[SUPPLIED INFORMATION Boundary: Start]

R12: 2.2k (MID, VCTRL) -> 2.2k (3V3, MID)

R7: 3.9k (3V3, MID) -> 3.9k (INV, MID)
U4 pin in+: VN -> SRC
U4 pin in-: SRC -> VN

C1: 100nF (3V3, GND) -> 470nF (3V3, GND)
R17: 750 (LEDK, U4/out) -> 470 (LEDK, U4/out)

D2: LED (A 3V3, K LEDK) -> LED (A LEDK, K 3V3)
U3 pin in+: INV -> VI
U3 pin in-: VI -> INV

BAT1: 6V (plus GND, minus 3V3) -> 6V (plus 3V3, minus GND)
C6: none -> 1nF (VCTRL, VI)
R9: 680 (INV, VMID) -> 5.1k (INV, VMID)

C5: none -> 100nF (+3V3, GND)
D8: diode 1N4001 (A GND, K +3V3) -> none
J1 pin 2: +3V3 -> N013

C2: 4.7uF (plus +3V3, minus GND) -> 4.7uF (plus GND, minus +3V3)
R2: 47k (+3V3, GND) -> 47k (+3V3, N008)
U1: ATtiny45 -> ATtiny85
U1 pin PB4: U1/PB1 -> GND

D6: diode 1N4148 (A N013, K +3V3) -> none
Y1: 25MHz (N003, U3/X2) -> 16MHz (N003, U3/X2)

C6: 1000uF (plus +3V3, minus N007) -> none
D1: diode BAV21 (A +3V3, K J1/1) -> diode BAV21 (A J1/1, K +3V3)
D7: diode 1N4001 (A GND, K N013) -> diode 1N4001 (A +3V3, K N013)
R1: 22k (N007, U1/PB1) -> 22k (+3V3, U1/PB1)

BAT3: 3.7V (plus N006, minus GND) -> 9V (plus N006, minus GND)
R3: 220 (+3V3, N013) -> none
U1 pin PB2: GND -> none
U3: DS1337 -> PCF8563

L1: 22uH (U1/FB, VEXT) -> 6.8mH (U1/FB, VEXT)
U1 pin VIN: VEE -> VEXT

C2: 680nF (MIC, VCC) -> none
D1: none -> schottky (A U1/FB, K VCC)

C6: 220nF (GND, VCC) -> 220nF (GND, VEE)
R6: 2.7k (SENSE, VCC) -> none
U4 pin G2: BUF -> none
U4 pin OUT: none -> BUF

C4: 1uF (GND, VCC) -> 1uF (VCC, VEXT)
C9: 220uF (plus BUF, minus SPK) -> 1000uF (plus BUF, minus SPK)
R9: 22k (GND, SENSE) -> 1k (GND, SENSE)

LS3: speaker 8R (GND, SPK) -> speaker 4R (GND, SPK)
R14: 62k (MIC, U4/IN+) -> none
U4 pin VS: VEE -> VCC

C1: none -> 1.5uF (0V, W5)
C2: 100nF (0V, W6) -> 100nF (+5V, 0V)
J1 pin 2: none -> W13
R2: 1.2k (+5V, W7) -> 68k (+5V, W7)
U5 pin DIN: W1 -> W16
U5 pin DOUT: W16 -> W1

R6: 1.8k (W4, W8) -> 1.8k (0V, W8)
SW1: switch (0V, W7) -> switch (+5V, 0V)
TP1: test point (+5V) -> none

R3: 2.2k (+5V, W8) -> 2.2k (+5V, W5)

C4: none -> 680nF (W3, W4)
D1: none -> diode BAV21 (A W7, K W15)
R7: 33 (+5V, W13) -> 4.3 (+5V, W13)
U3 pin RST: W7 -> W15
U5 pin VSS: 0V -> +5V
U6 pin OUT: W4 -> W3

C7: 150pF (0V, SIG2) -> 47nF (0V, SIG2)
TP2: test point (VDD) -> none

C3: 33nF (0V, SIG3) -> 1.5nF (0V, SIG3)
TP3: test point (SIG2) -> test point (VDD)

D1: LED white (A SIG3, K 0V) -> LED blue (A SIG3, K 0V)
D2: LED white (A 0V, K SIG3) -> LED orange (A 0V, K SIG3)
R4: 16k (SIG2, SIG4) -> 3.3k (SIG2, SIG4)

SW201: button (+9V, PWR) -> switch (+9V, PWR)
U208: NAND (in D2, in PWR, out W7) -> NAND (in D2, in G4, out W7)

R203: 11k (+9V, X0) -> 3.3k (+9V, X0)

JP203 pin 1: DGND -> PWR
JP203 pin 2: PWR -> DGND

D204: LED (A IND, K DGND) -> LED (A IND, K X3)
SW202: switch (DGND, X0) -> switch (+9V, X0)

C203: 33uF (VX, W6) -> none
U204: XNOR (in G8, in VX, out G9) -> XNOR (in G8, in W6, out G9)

[SUPPLIED INFORMATION Boundary: End]

- TASK PROMPT:
Make an exact copy of every record listed above.

- ANSWER AREA:
R12: 2.2k (MID, VCTRL) -> 2.2k (3V3, MID)

R7: 3.9k (3V3, MID) -> 3.9k (INV, MID)
U4 pin in+: VN -> SRC
U4 pin in-: SRC -> VN

C1: 100nF (3V3, GND) -> 470nF (3V3, GND)
R17: 750 (LEDK, U4/out) -> 470 (LEDK, U4/out)

D2: LED (A 3V3, K LEDK) -> LED (A LEDK, K 3V3)
U3 pin in+: INV -> VI
U3 pin in-: VI -> INV

BAT1: 6V (plus GND, minus 3V3) -> 6V (plus 3V3, minus GND)
C6: none -> 1nF (VCTRL, VI)
R9: 680 (INV, VMID) -> 5.1k (INV, VMID)

C5: none -> 100nF (+3V3, GND)
D8: diode 1N4001 (A GND, K +3V3) -> none
J1 pin 2: +3V3 -> N013

C2: 4.7uF (plus +3V3, minus GND) -> 4.7uF (plus GND, minus +3V3)
R2: 47k (+3V3, GND) -> 47k (+3V3, N008)
U1: ATtiny45 -> ATtiny85
U1 pin PB4: U1/PB1 -> GND

D6: diode 1N4148 (A N013, K +3V3) -> none
Y1: 25MHz (N003, U3/X2) -> 16MHz (N003, U3/X2)

C6: 1000uF (plus +3V3, minus N007) -> none
D1: diode BAV21 (A +3V3, K J1/1) -> diode BAV21 (A J1/1, K +3V3)
D7: diode 1N4001 (A GND, K N013) -> diode 1N4001 (A +3V3, K N013)
R1: 22k (N007, U1/PB1) -> 22k (+3V3, U1/PB1)

BAT3: 3.7V (plus N006, minus GND) -> 9V (plus N006, minus GND)
R3: 220 (+3V3, N013) -> none
U1 pin PB2: GND -> none
U3: DS1337 -> PCF8563

L1: 22uH (U1/FB, VEXT) -> 6.8mH (U1/FB, VEXT)
U1 pin VIN: VEE -> VEXT

C2: 680nF (MIC, VCC) -> none
D1: none -> schottky (A U1/FB, K VCC)

C6: 220nF (GND, VCC) -> 220nF (GND, VEE)
R6: 2.7k (SENSE, VCC) -> none
U4 pin G2: BUF -> none
U4 pin OUT: none -> BUF

C4: 1uF (GND, VCC) -> 1uF (VCC, VEXT)
C9: 220uF (plus BUF, minus SPK) -> 1000uF (plus BUF, minus SPK)
R9: 22k (GND, SENSE) -> 1k (GND, SENSE)

LS3: speaker 8R (GND, SPK) -> speaker 4R (GND, SPK)
R14: 62k (MIC, U4/IN+) -> none
U4 pin VS: VEE -> VCC

C1: none -> 1.5uF (0V, W5)
C2: 100nF (0V, W6) -> 100nF (+5V, 0V)
J1 pin 2: none -> W13
R2: 1.2k (+5V, W7) -> 68k (+5V, W7)
U5 pin DIN: W1 -> W16
U5 pin DOUT: W16 -> W1

R6: 1.8k (W4, W8) -> 1.8k (0V, W8)
SW1: switch (0V, W7) -> switch (+5V, 0V)
TP1: test point (+5V) -> none

R3: 2.2k (+5V, W8) -> 2.2k (+5V, W5)

C4: none -> 680nF (W3, W4)
D1: none -> diode BAV21 (A W7, K W15)
R7: 33 (+5V, W13) -> 4.3 (+5V, W13)
U3 pin RST: W7 -> W15
U5 pin VSS: 0V -> +5V
U6 pin OUT: W4 -> W3

C7: 150pF (0V, SIG2) -> 47nF (0V, SIG2)
TP2: test point (VDD) -> none

C3: 33nF (0V, SIG3) -> 1.5nF (0V, SIG3)
TP3: test point (SIG2) -> test point (VDD)

D1: LED white (A SIG3, K 0V) -> LED blue (A SIG3, K 0V)
D2: LED white (A 0V, K SIG3) -> LED orange (A 0V, K SIG3)
R4: 16k (SIG2, SIG4) -> 3.3k (SIG2, SIG4)

SW201: button (+9V, PWR) -> switch (+9V, PWR)
U208: NAND (in D2, in PWR, out W7) -> NAND (in D2, in G4, out W7)

R203: 11k (+9V, X0) -> 3.3k (+9V, X0)

JP203 pin 1: DGND -> PWR
JP203 pin 2: PWR -> DGND

D204: LED (A IND, K DGND) -> LED (A IND, K X3)
SW202: switch (DGND, X0) -> switch (+9V, X0)

C203: 33uF (VX, W6) -> none
U204: XNOR (in G8, in VX, out G9) -> XNOR (in G8, in W6, out G9)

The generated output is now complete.